### TASK DIRECTIONS
Reproduce exactly only the lines from the line that holds "R117: none -> 100k (DGND, VS)" to the line that holds "R114: 30 (DGND, W6) -> none", inclusive, in the listing below, and please leave out every picture.

### RECORDS SUPPLIED

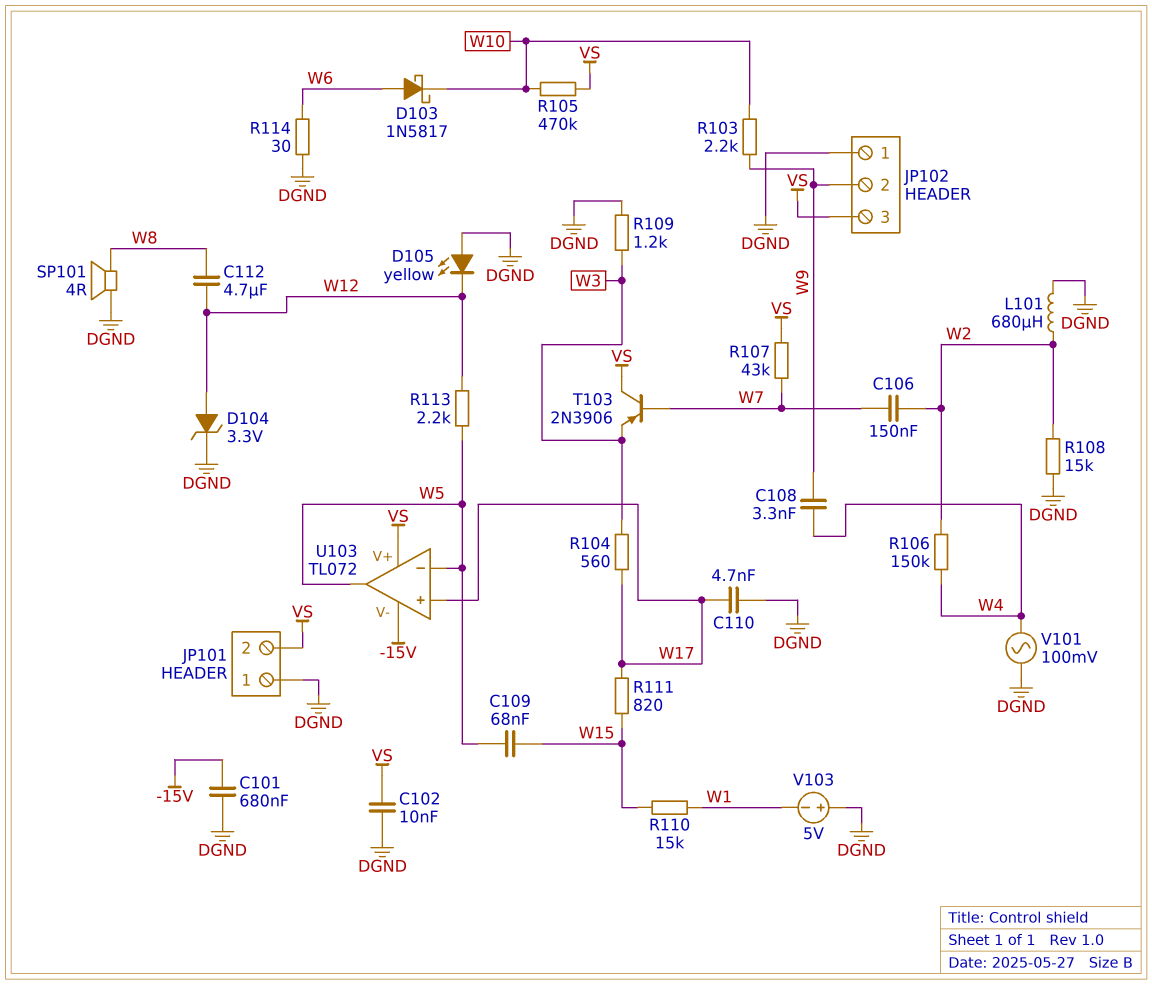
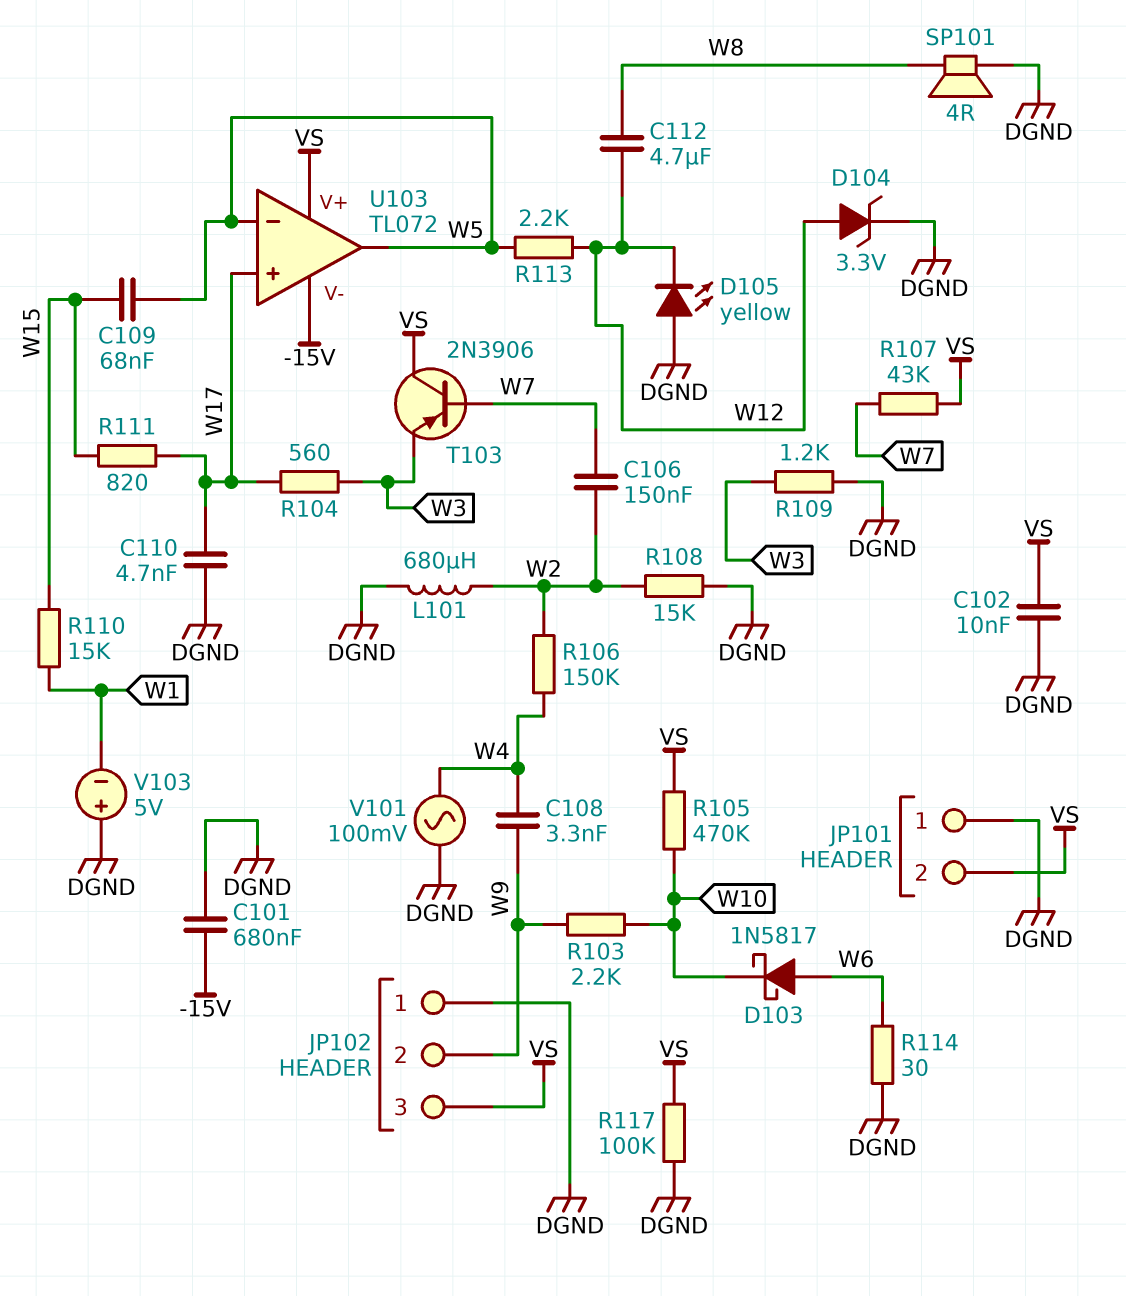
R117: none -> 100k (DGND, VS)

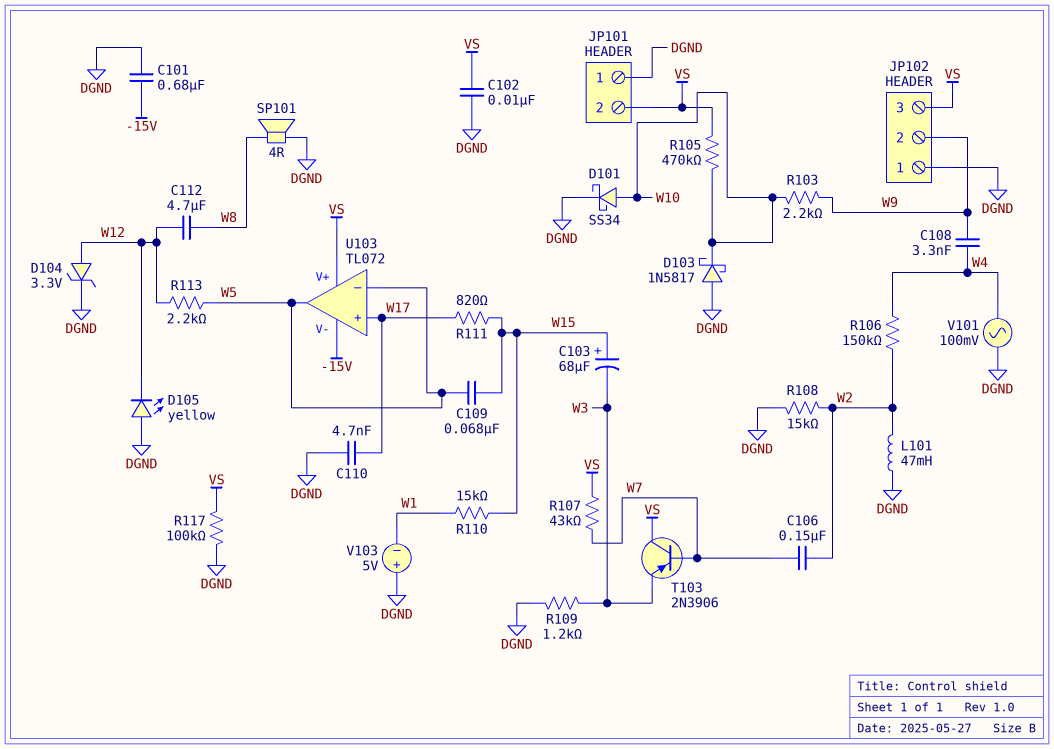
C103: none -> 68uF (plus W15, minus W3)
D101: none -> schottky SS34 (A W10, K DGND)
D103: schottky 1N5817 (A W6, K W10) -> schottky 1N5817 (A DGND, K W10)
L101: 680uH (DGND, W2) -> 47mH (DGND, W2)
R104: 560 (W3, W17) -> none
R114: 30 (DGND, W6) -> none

---

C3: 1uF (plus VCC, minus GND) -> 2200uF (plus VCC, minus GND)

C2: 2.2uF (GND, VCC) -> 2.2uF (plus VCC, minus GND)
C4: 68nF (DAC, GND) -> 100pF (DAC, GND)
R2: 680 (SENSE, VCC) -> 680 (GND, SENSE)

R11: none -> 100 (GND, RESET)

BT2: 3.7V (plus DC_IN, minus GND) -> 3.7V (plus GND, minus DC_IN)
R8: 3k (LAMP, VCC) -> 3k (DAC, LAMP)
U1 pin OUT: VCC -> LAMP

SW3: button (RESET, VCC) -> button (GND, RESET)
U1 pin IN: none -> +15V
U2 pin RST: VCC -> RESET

--

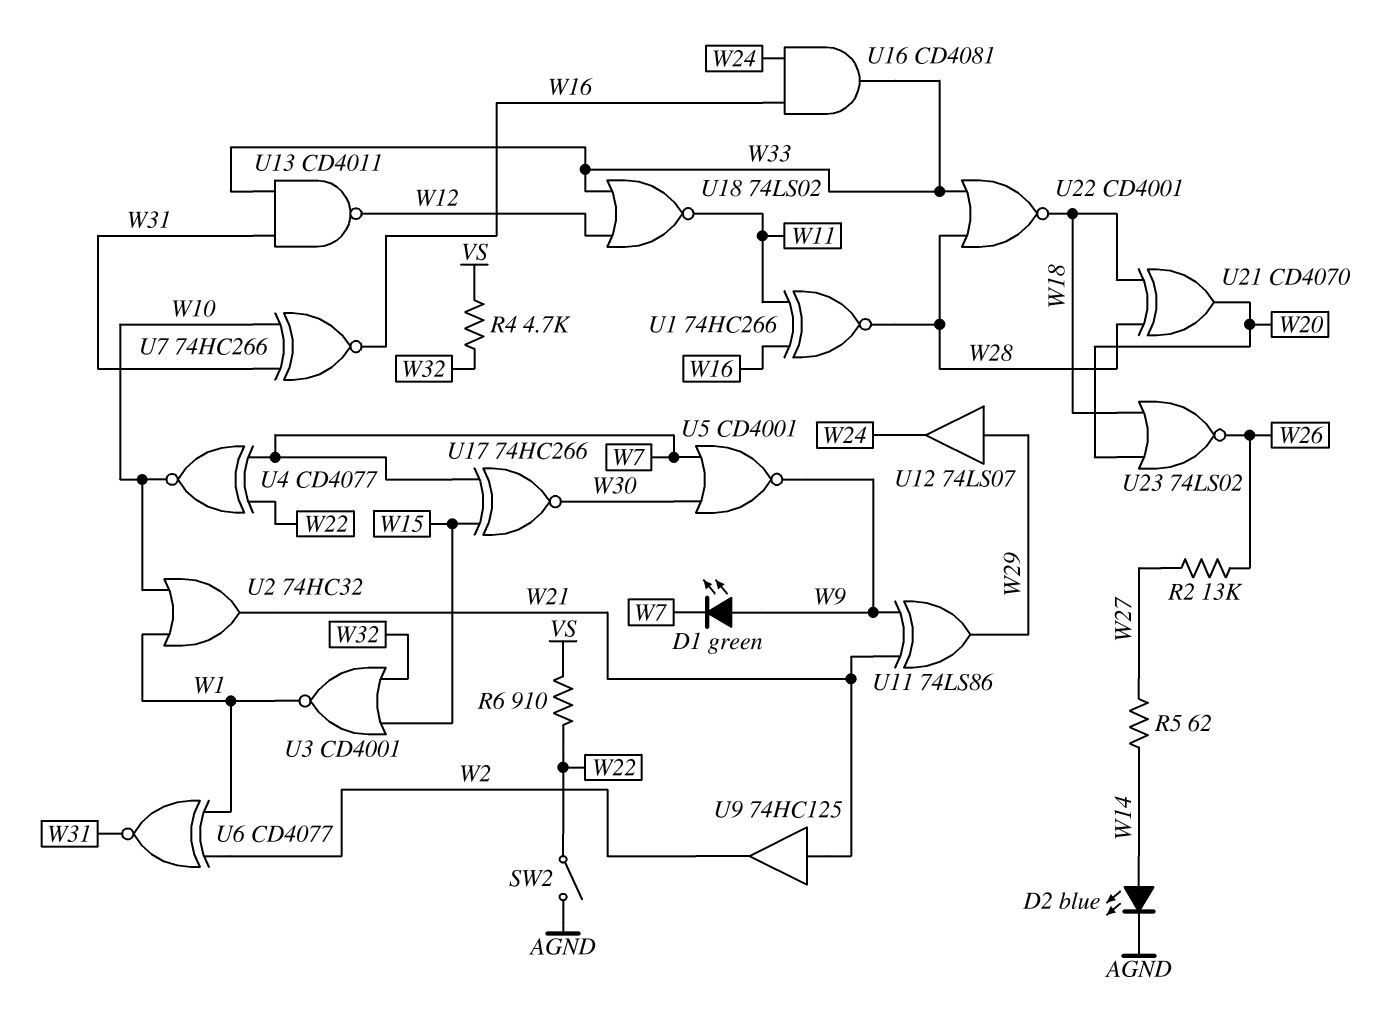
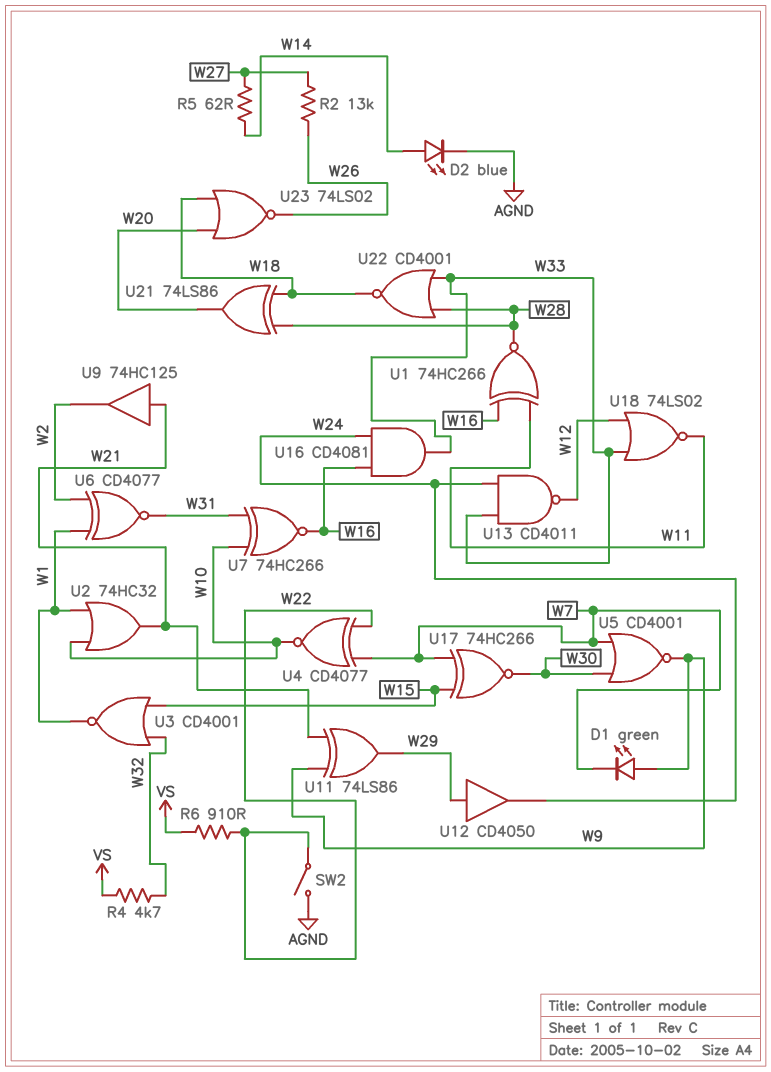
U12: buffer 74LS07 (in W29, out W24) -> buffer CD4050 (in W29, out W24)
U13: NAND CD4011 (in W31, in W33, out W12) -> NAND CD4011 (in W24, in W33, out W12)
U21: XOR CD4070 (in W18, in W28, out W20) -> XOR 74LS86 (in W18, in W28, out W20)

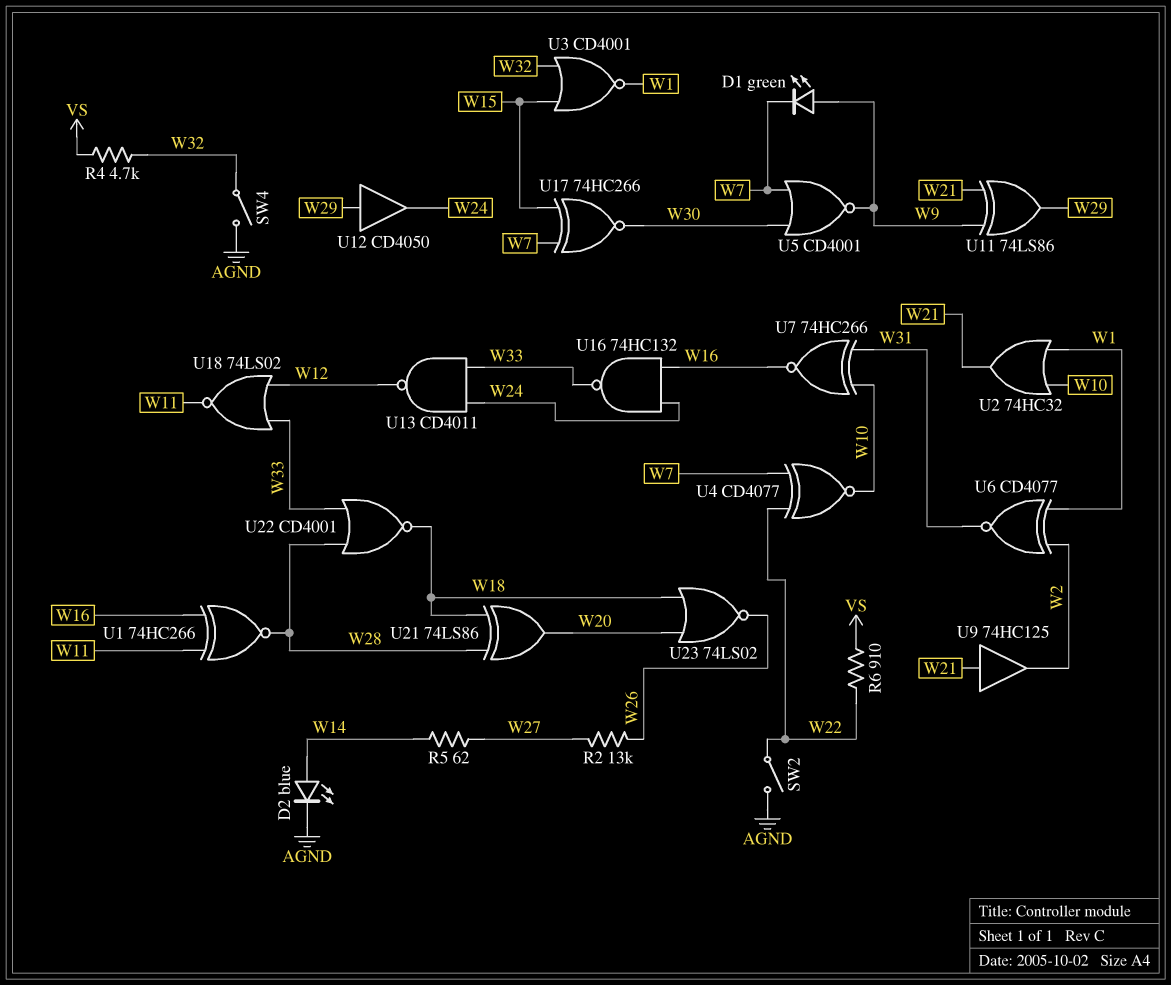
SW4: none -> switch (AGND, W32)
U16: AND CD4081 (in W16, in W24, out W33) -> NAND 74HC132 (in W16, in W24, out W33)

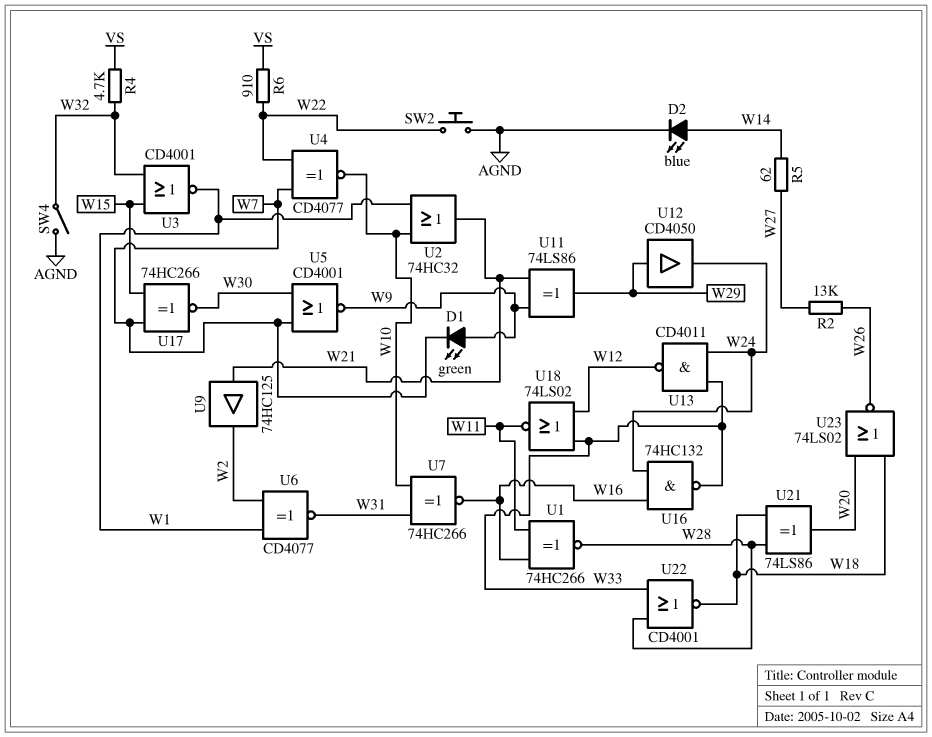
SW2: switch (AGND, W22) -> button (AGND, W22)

### RESULT OF THE TASK
R117: none -> 100k (DGND, VS)

C103: none -> 68uF (plus W15, minus W3)
D101: none -> schottky SS34 (A W10, K DGND)
D103: schottky 1N5817 (A W6, K W10) -> schottky 1N5817 (A DGND, K W10)
L101: 680uH (DGND, W2) -> 47mH (DGND, W2)
R104: 560 (W3, W17) -> none
R114: 30 (DGND, W6) -> none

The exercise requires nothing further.